Entries supplied:
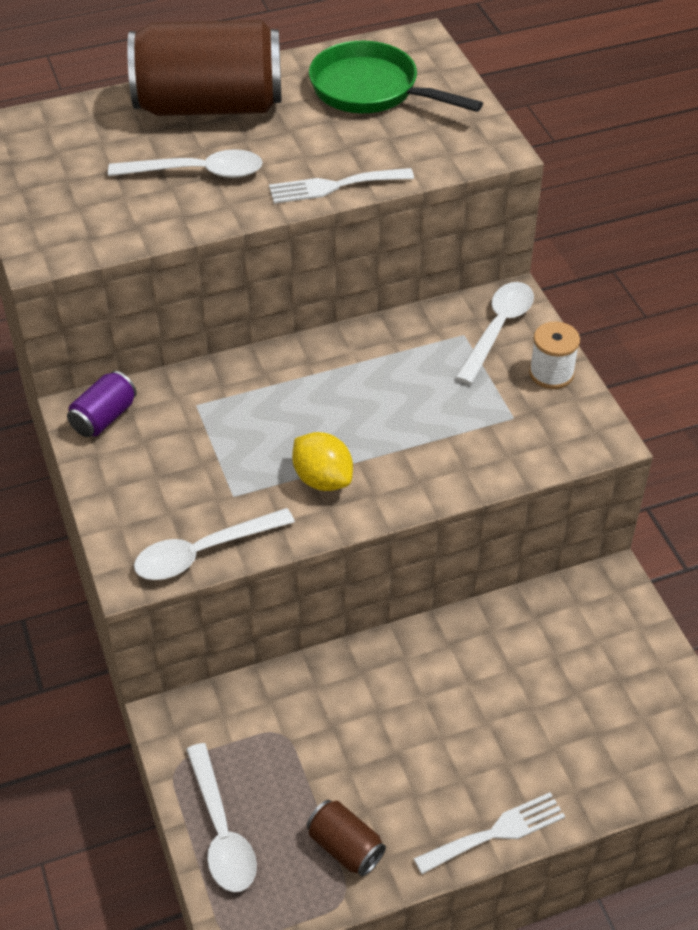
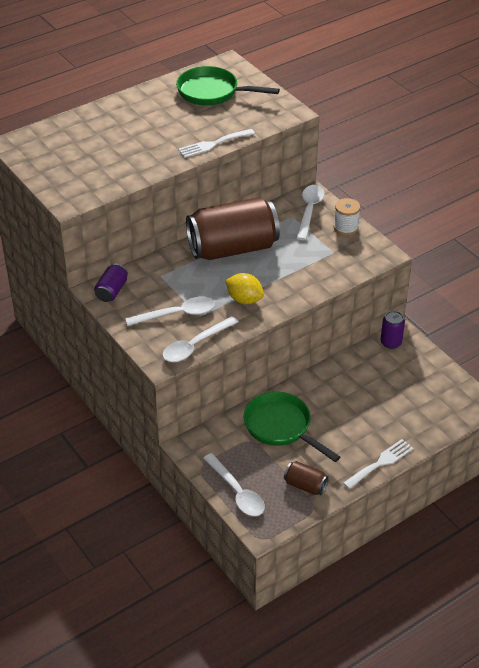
camera: 15 degrees left, 5 degrees down
(198, 172) = (136, 148): white spoon -> white spoon (177, 314)
(209, 106) = (126, 113): brown can -> brown can (232, 248)
(342, 718) = (281, 427): none -> green pan
(591, 593) = (391, 342): none -> purple can

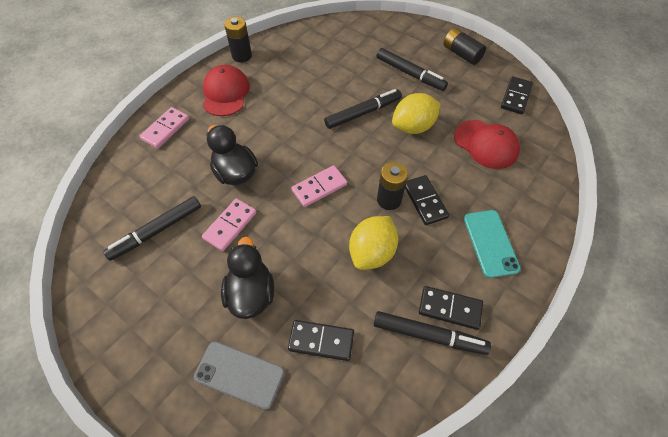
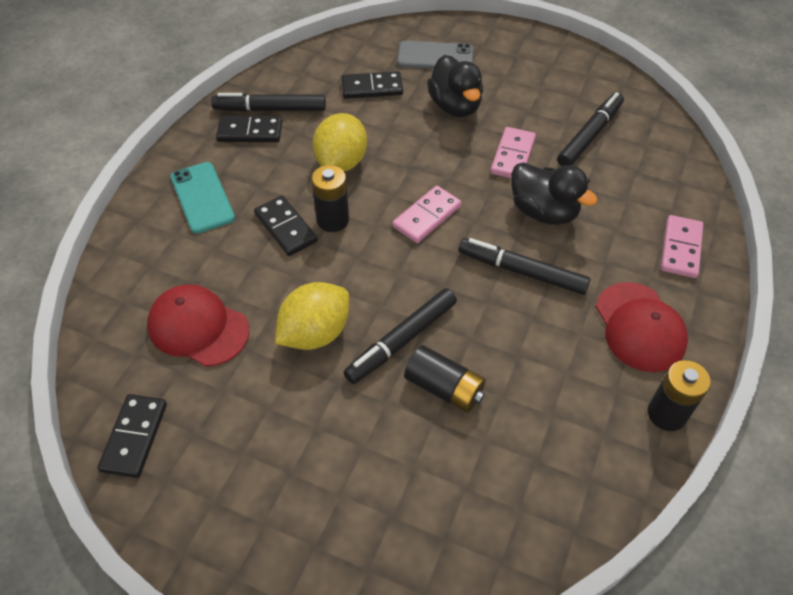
camera: 165 degrees right, 5 degrees down
(410, 74) = (336, 446): black marker -> black marker (522, 271)
(461, 54) = (236, 529): black battery -> black battery (444, 388)

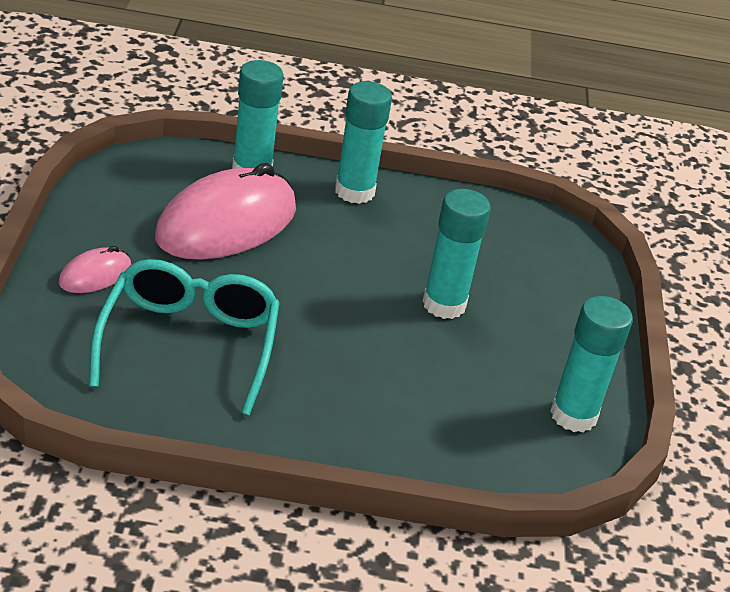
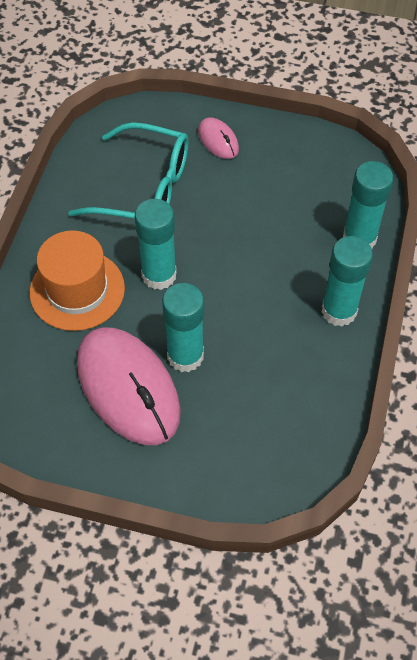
camera: 105 degrees right, 20 degrees up
(226, 223) = (284, 217): pink mouse -> pink mouse (128, 388)
(372, 402) = (77, 290): none -> orange hat
(573, 415) = (48, 426): turquoise glue stick -> turquoise glue stick (159, 275)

Requirement:
The copy must start at the line containing "(342, 718) = (281, 427): none -> green pan" and end at the last line of the data, matching each line exactly. It must hold no pictures.

Problem solution:
(342, 718) = (281, 427): none -> green pan
(591, 593) = (391, 342): none -> purple can

camera: 165 degrees right, 5 degrees down
(410, 74) = (336, 446): black marker -> black marker (522, 271)
(461, 54) = (236, 529): black battery -> black battery (444, 388)

camera: 105 degrees right, 20 degrees up
(226, 223) = (284, 217): pink mouse -> pink mouse (128, 388)
(372, 402) = (77, 290): none -> orange hat
(573, 415) = (48, 426): turquoise glue stick -> turquoise glue stick (159, 275)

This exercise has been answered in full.